> **TRY IT**
Once you find the line containing "J1 pin 2: VBAT -> VA" in the data below, copy it and each following line exactly, up to and including the line containing "TP204: test point (SDA) -> none", and nothing else.

> **DATA EXCERPTS**

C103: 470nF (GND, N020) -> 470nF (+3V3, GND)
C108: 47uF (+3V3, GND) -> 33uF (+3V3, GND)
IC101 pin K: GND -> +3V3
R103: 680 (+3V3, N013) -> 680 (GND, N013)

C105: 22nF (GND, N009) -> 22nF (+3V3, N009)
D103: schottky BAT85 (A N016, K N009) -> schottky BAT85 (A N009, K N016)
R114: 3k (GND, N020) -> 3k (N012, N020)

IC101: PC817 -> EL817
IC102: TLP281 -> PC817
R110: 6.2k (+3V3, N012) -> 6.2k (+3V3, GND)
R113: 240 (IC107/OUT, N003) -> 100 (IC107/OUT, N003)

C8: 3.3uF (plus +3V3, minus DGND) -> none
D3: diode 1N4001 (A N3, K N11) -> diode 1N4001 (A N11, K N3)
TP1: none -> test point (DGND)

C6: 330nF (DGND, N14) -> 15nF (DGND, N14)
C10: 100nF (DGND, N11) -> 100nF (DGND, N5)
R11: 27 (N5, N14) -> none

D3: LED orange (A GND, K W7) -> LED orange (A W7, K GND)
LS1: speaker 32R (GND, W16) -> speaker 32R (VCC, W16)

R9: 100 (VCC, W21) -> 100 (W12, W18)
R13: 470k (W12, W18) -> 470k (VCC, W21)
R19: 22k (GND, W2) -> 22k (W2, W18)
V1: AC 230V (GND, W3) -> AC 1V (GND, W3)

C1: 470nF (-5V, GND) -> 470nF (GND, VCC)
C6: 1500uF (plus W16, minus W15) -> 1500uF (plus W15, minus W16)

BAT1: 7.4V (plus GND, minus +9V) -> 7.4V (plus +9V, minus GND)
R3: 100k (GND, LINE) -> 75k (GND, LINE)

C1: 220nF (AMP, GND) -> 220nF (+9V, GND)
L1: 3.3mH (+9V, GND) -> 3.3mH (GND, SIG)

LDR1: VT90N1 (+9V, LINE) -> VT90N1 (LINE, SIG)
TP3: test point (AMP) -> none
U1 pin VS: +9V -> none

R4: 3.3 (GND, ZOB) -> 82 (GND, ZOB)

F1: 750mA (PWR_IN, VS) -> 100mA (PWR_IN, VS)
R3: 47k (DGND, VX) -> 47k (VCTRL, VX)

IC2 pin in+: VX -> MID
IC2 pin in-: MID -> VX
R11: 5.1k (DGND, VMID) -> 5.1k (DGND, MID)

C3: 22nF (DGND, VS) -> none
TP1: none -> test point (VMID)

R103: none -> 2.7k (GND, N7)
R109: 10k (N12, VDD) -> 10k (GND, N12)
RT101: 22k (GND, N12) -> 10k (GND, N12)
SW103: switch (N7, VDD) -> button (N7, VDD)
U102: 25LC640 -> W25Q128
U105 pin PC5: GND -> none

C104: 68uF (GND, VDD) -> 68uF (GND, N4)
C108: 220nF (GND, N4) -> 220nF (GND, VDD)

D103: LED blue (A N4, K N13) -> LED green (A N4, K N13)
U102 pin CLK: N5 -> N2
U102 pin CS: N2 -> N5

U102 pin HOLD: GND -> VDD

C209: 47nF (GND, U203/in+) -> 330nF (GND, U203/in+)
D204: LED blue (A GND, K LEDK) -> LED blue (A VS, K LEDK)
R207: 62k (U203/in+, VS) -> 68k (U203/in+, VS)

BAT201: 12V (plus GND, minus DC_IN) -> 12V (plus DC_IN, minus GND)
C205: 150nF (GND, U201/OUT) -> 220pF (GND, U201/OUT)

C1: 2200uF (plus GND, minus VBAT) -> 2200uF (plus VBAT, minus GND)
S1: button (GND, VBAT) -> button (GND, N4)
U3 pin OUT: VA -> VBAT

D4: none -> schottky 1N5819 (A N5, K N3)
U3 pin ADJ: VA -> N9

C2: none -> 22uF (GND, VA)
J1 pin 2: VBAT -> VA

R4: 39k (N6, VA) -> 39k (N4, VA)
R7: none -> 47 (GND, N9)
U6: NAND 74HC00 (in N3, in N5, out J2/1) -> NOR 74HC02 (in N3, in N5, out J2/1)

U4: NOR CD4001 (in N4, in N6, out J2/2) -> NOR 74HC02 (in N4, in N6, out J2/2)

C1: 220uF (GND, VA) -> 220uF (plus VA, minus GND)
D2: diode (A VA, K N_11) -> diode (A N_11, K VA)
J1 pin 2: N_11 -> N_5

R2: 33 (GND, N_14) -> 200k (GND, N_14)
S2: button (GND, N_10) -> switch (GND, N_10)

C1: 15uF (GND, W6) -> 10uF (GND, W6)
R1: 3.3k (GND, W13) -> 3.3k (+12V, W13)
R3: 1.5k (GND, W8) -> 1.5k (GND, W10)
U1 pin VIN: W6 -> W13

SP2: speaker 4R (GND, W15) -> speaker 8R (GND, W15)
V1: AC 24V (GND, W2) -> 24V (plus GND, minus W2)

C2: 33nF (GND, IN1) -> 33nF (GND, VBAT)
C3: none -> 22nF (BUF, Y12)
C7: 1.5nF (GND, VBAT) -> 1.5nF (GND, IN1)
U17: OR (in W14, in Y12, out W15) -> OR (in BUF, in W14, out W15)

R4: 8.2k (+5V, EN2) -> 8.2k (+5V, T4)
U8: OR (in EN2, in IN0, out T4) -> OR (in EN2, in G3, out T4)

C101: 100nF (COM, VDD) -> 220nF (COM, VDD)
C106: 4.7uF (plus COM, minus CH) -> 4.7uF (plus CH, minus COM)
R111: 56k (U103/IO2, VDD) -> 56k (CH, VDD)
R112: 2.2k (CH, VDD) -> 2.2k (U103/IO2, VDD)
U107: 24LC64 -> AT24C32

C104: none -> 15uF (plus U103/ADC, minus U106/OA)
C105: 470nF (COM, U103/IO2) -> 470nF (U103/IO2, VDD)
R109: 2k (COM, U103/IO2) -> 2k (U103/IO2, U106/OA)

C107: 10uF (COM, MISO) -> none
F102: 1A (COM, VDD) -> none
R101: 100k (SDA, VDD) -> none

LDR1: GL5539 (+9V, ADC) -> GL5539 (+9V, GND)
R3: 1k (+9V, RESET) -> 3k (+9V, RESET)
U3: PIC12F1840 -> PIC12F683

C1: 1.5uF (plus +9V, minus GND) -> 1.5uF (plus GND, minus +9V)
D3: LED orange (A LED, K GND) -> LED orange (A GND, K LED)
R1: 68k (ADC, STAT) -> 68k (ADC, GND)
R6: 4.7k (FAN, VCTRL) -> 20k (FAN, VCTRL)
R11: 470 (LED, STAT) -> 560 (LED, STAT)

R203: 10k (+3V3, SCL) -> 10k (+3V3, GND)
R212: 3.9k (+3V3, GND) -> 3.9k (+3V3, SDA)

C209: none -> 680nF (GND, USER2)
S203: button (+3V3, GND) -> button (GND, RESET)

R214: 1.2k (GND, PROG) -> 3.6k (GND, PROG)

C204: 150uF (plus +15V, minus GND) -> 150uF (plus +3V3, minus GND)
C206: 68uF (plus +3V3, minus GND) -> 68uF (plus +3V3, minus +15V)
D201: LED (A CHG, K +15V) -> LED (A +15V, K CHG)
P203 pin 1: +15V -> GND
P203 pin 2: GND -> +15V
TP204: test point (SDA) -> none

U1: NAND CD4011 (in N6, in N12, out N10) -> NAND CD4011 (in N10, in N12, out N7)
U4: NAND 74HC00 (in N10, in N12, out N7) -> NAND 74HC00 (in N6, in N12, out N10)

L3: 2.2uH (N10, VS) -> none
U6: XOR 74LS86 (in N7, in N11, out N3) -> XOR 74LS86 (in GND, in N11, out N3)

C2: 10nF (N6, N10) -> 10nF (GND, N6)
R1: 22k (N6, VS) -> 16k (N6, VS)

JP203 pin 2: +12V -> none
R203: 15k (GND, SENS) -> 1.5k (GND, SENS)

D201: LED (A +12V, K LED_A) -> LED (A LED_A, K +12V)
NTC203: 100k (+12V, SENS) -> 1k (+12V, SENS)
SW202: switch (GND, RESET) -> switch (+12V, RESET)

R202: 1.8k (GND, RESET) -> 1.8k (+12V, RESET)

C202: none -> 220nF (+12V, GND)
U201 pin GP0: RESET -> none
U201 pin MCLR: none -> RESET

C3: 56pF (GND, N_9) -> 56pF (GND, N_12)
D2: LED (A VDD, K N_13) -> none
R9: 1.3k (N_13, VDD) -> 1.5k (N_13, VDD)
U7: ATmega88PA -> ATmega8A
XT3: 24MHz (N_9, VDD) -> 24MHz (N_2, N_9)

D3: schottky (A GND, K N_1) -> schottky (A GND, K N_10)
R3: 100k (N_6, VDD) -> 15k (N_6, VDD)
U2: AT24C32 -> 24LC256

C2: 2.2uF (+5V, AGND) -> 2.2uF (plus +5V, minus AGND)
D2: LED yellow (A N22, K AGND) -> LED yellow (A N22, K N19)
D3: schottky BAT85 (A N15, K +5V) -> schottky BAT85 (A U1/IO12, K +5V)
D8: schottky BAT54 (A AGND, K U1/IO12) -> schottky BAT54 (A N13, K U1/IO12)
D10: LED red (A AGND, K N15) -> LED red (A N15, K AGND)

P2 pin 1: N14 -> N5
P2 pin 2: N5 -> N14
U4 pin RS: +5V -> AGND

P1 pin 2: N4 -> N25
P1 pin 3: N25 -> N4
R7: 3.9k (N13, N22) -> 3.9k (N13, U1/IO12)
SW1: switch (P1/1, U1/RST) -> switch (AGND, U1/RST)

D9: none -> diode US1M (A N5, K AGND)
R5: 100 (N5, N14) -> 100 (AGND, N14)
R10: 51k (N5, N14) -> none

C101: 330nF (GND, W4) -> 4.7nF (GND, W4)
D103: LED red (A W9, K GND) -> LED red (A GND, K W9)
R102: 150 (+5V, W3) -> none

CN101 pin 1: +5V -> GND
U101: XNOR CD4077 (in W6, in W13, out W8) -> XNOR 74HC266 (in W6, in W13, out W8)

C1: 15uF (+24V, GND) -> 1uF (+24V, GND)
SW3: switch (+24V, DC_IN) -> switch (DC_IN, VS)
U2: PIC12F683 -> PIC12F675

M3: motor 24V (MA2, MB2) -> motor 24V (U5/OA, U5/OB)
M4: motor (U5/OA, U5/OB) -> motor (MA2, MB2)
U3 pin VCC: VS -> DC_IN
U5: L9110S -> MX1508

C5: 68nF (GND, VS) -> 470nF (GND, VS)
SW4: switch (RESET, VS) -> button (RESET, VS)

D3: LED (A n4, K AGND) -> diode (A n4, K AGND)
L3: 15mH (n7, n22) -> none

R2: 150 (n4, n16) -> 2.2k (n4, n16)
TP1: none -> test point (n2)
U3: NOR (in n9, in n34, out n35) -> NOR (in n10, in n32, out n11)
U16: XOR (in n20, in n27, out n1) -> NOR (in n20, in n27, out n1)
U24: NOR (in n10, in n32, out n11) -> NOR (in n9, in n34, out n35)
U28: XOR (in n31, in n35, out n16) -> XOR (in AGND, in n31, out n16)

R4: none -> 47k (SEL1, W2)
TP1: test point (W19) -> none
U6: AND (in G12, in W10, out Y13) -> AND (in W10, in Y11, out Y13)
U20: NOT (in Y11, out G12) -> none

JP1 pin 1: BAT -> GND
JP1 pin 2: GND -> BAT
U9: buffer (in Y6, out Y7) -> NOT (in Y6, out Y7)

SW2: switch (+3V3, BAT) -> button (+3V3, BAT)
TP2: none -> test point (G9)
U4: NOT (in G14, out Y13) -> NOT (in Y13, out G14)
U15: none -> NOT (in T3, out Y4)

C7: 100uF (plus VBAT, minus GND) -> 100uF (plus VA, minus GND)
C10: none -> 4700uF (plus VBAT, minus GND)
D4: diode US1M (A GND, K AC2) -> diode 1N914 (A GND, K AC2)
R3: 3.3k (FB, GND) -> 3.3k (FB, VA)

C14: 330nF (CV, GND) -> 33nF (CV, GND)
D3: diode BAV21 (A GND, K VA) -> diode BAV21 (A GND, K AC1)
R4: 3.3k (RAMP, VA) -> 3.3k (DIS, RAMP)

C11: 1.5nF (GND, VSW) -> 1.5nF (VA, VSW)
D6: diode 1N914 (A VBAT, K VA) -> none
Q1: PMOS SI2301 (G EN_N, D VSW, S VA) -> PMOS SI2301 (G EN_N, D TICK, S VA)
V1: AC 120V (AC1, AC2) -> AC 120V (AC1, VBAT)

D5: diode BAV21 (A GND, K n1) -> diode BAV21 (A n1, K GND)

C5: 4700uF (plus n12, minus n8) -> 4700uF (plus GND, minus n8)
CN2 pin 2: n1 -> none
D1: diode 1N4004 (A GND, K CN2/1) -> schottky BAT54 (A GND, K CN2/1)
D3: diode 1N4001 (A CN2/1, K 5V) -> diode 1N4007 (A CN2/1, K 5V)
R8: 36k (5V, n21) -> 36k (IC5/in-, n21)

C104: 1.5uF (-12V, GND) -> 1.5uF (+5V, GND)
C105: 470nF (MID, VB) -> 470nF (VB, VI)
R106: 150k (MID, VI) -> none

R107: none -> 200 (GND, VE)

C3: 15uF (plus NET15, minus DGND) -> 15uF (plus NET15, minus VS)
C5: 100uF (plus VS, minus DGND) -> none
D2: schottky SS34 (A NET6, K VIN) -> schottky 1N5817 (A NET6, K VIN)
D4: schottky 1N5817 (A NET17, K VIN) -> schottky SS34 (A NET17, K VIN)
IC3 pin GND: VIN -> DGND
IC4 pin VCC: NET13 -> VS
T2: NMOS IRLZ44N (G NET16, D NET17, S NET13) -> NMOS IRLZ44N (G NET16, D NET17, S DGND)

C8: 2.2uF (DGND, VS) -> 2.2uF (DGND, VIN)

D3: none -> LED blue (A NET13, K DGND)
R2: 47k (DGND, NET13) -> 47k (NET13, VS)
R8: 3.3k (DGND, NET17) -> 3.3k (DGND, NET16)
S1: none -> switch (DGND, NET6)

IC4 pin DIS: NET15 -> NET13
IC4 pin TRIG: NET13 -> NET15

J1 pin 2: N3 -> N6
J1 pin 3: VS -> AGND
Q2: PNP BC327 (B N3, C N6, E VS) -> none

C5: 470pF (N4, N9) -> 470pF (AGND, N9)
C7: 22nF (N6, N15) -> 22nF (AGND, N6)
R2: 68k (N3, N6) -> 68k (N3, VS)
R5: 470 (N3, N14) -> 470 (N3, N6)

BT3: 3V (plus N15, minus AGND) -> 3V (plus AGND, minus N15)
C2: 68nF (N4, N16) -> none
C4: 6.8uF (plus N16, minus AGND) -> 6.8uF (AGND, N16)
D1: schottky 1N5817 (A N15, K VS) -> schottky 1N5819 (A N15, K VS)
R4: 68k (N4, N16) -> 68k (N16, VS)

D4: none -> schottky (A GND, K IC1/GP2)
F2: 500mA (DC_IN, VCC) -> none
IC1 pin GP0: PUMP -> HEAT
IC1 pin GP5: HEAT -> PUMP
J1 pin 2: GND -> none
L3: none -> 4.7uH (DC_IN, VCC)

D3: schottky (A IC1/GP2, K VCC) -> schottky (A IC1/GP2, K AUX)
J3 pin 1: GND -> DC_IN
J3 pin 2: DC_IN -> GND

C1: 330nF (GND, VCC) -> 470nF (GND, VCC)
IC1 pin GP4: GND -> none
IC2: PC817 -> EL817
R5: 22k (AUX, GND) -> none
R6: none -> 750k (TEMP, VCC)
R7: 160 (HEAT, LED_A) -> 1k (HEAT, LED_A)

> **SOLVED EXERCISE**
J1 pin 2: VBAT -> VA

R4: 39k (N6, VA) -> 39k (N4, VA)
R7: none -> 47 (GND, N9)
U6: NAND 74HC00 (in N3, in N5, out J2/1) -> NOR 74HC02 (in N3, in N5, out J2/1)

U4: NOR CD4001 (in N4, in N6, out J2/2) -> NOR 74HC02 (in N4, in N6, out J2/2)

C1: 220uF (GND, VA) -> 220uF (plus VA, minus GND)
D2: diode (A VA, K N_11) -> diode (A N_11, K VA)
J1 pin 2: N_11 -> N_5

R2: 33 (GND, N_14) -> 200k (GND, N_14)
S2: button (GND, N_10) -> switch (GND, N_10)

C1: 15uF (GND, W6) -> 10uF (GND, W6)
R1: 3.3k (GND, W13) -> 3.3k (+12V, W13)
R3: 1.5k (GND, W8) -> 1.5k (GND, W10)
U1 pin VIN: W6 -> W13

SP2: speaker 4R (GND, W15) -> speaker 8R (GND, W15)
V1: AC 24V (GND, W2) -> 24V (plus GND, minus W2)

C2: 33nF (GND, IN1) -> 33nF (GND, VBAT)
C3: none -> 22nF (BUF, Y12)
C7: 1.5nF (GND, VBAT) -> 1.5nF (GND, IN1)
U17: OR (in W14, in Y12, out W15) -> OR (in BUF, in W14, out W15)

R4: 8.2k (+5V, EN2) -> 8.2k (+5V, T4)
U8: OR (in EN2, in IN0, out T4) -> OR (in EN2, in G3, out T4)

C101: 100nF (COM, VDD) -> 220nF (COM, VDD)
C106: 4.7uF (plus COM, minus CH) -> 4.7uF (plus CH, minus COM)
R111: 56k (U103/IO2, VDD) -> 56k (CH, VDD)
R112: 2.2k (CH, VDD) -> 2.2k (U103/IO2, VDD)
U107: 24LC64 -> AT24C32

C104: none -> 15uF (plus U103/ADC, minus U106/OA)
C105: 470nF (COM, U103/IO2) -> 470nF (U103/IO2, VDD)
R109: 2k (COM, U103/IO2) -> 2k (U103/IO2, U106/OA)

C107: 10uF (COM, MISO) -> none
F102: 1A (COM, VDD) -> none
R101: 100k (SDA, VDD) -> none

LDR1: GL5539 (+9V, ADC) -> GL5539 (+9V, GND)
R3: 1k (+9V, RESET) -> 3k (+9V, RESET)
U3: PIC12F1840 -> PIC12F683

C1: 1.5uF (plus +9V, minus GND) -> 1.5uF (plus GND, minus +9V)
D3: LED orange (A LED, K GND) -> LED orange (A GND, K LED)
R1: 68k (ADC, STAT) -> 68k (ADC, GND)
R6: 4.7k (FAN, VCTRL) -> 20k (FAN, VCTRL)
R11: 470 (LED, STAT) -> 560 (LED, STAT)

R203: 10k (+3V3, SCL) -> 10k (+3V3, GND)
R212: 3.9k (+3V3, GND) -> 3.9k (+3V3, SDA)

C209: none -> 680nF (GND, USER2)
S203: button (+3V3, GND) -> button (GND, RESET)

R214: 1.2k (GND, PROG) -> 3.6k (GND, PROG)

C204: 150uF (plus +15V, minus GND) -> 150uF (plus +3V3, minus GND)
C206: 68uF (plus +3V3, minus GND) -> 68uF (plus +3V3, minus +15V)
D201: LED (A CHG, K +15V) -> LED (A +15V, K CHG)
P203 pin 1: +15V -> GND
P203 pin 2: GND -> +15V
TP204: test point (SDA) -> none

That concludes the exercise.